• [Instructions to follow] Only the stretch below from the line holding "L201: 100mH (AGND, SIG) -> 100mH (AGND, SRC)" through the line holding "P202 pin 2: AGND -> +9V" should be restated, word for word and with both ends included; pictures stay out.

• [Listed records]
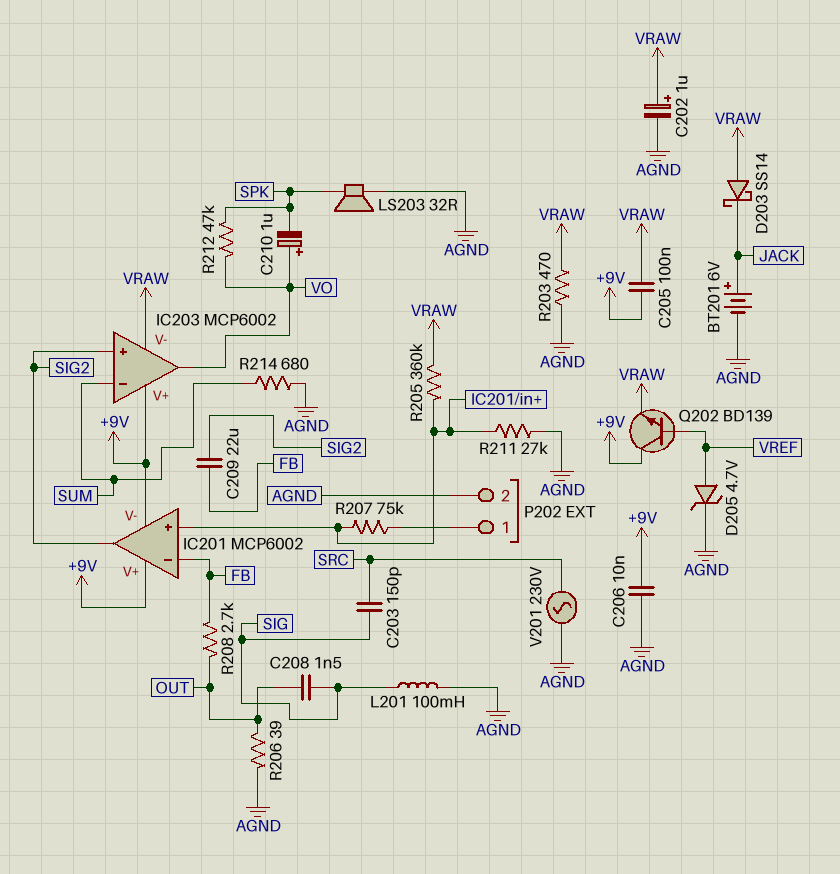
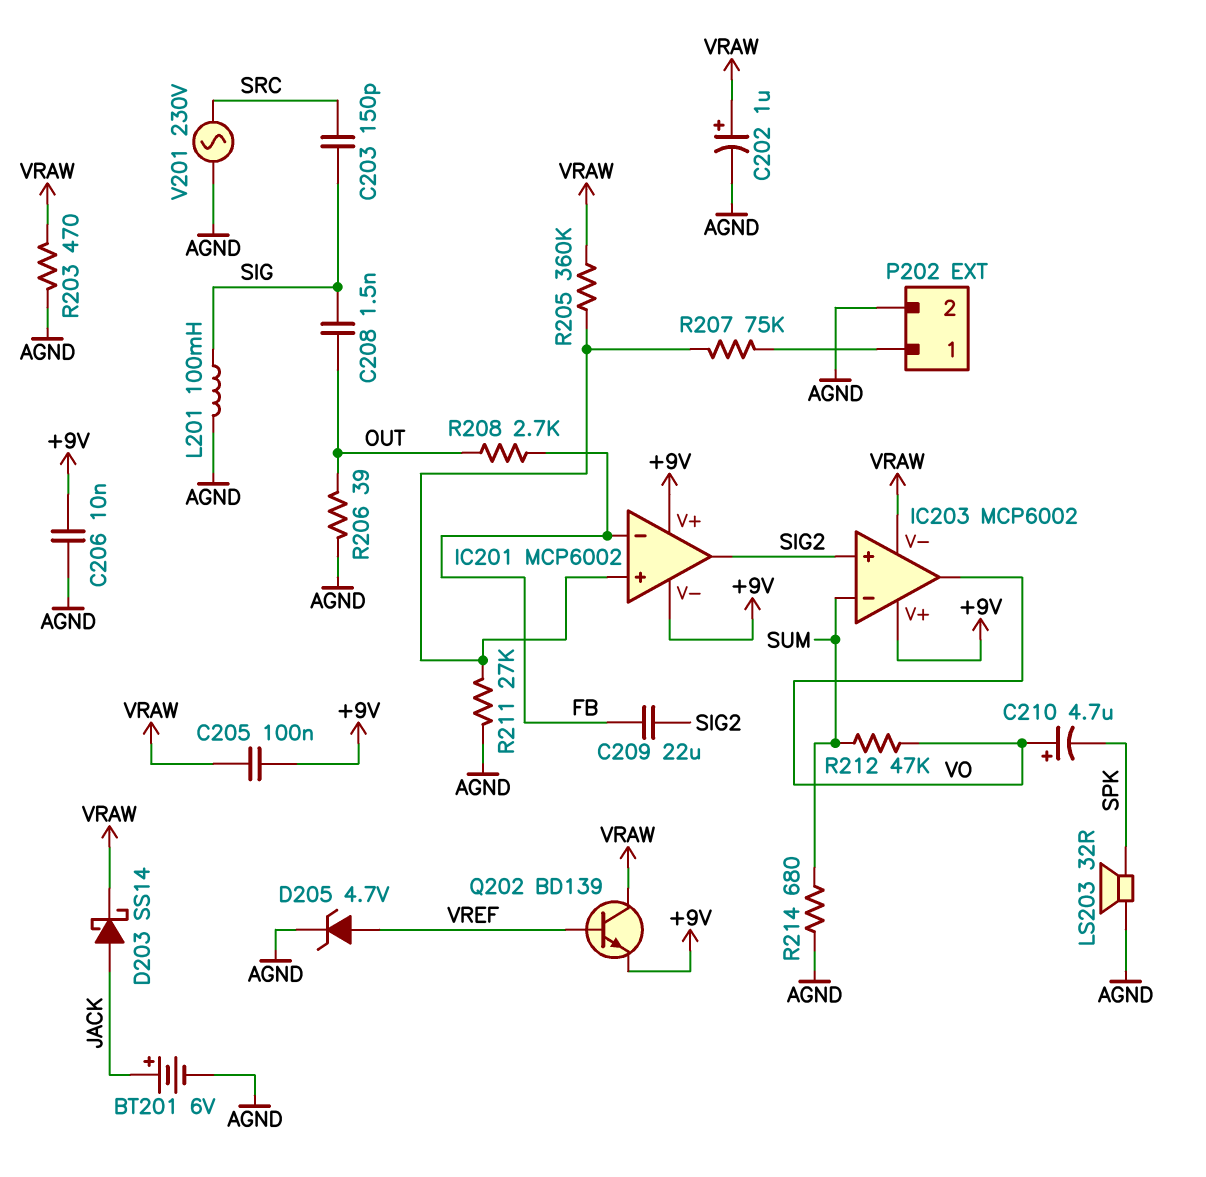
C210: 1uF (plus VO, minus SPK) -> 4.7uF (plus VO, minus SPK)
D203: schottky SS14 (A VRAW, K JACK) -> schottky SS14 (A JACK, K VRAW)
Q202: NPN BD139 (B VREF, C +9V, E VRAW) -> NPN BD139 (B VREF, C VRAW, E +9V)
R212: 47k (SPK, VO) -> 47k (SUM, VO)

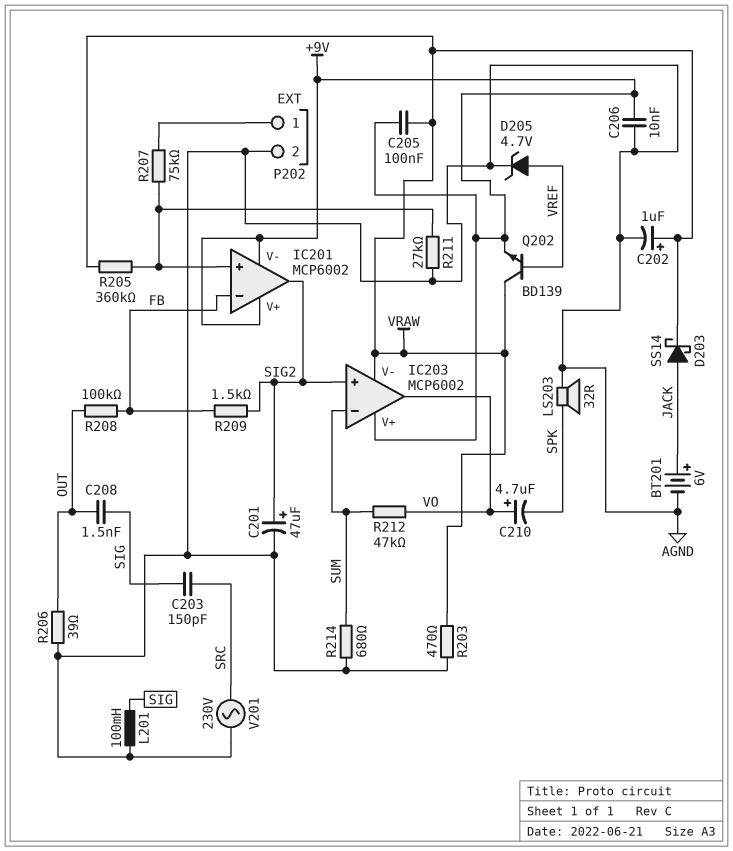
C201: none -> 47uF (plus SIG2, minus AGND)
C209: 22uF (FB, SIG2) -> none
R208: 2.7k (FB, OUT) -> 100k (FB, OUT)
R209: none -> 1.5k (FB, SIG2)

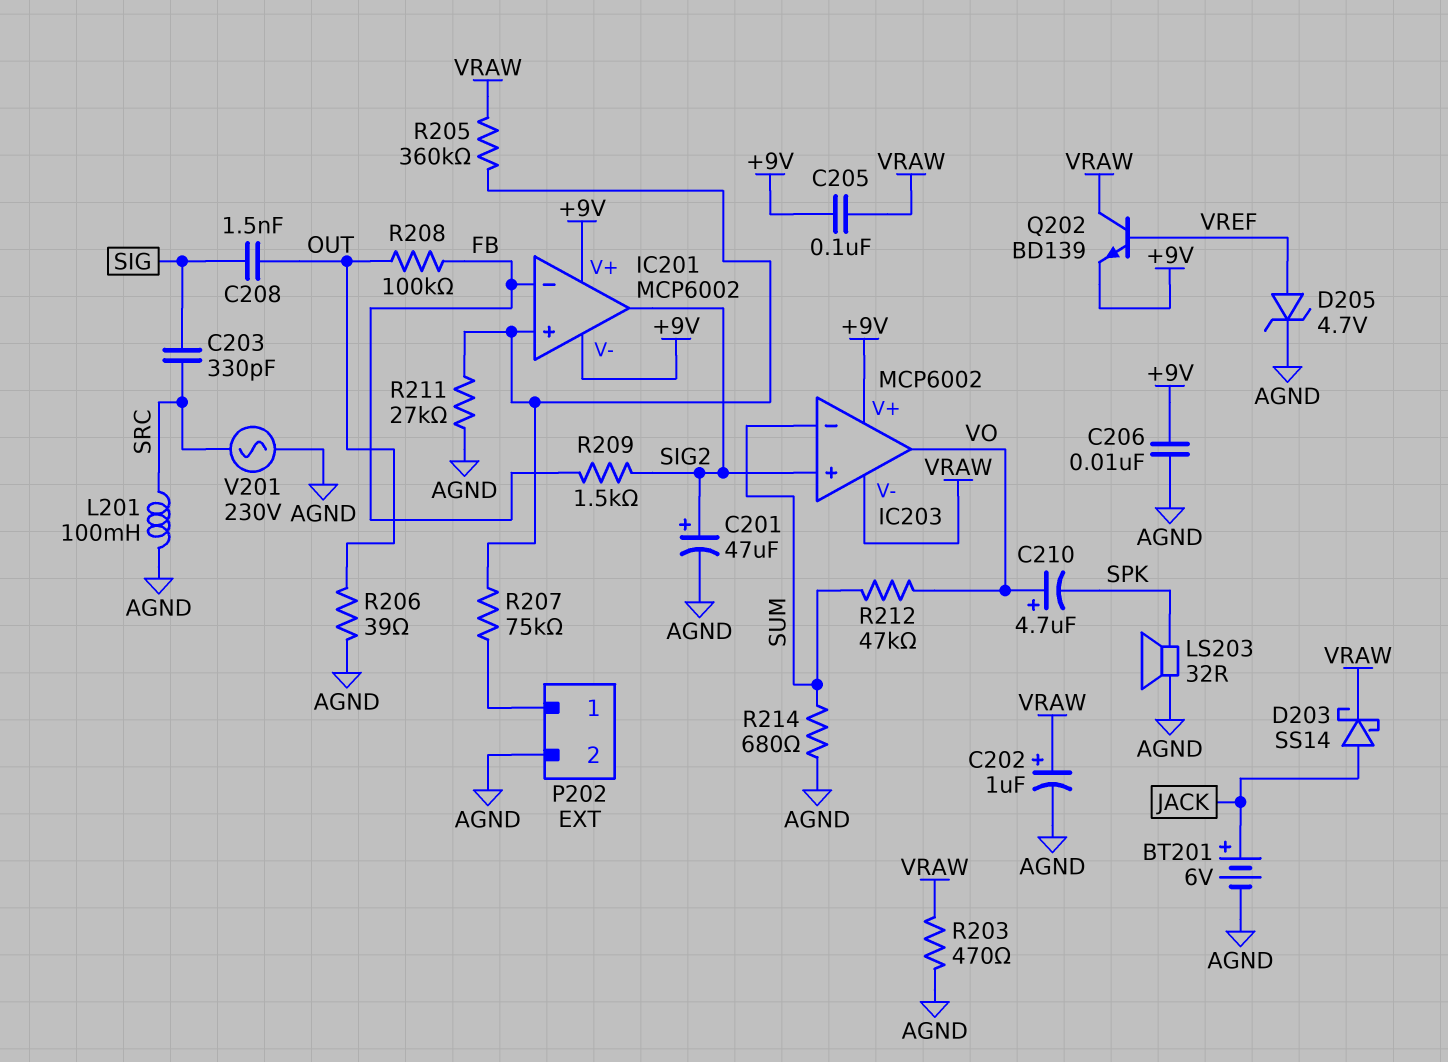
C203: 150pF (SIG, SRC) -> 330pF (SIG, SRC)
L201: 100mH (AGND, SIG) -> 100mH (AGND, SRC)

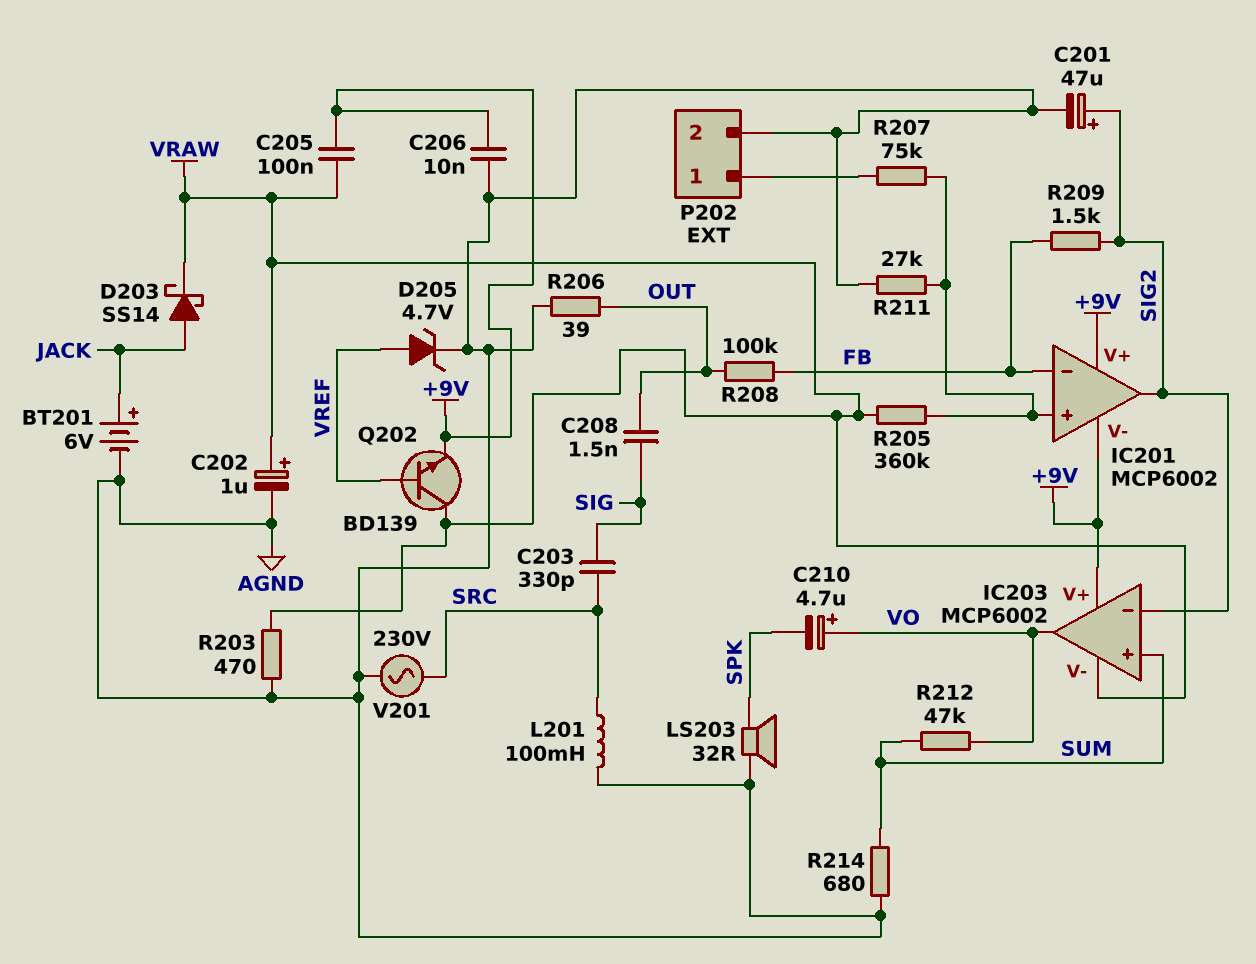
IC203 pin in+: SIG2 -> SUM
IC203 pin in-: SUM -> SIG2

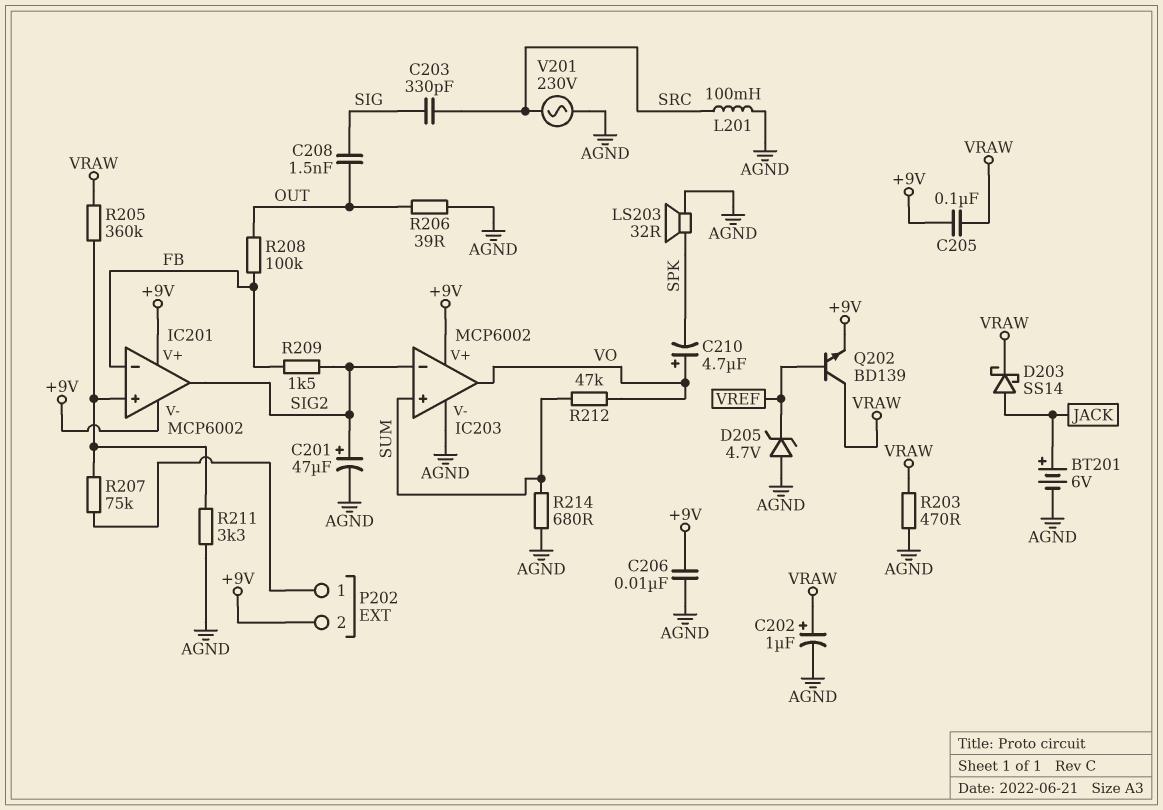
D205: zener 4.7V (A VREF, K AGND) -> zener 4.7V (A AGND, K VREF)
IC203 pin V-: VRAW -> AGND
P202 pin 2: AGND -> +9V
R211: 27k (AGND, IC201/in+) -> 3.3k (AGND, IC201/in+)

• [Exercise solution]
L201: 100mH (AGND, SIG) -> 100mH (AGND, SRC)

IC203 pin in+: SIG2 -> SUM
IC203 pin in-: SUM -> SIG2

D205: zener 4.7V (A VREF, K AGND) -> zener 4.7V (A AGND, K VREF)
IC203 pin V-: VRAW -> AGND
P202 pin 2: AGND -> +9V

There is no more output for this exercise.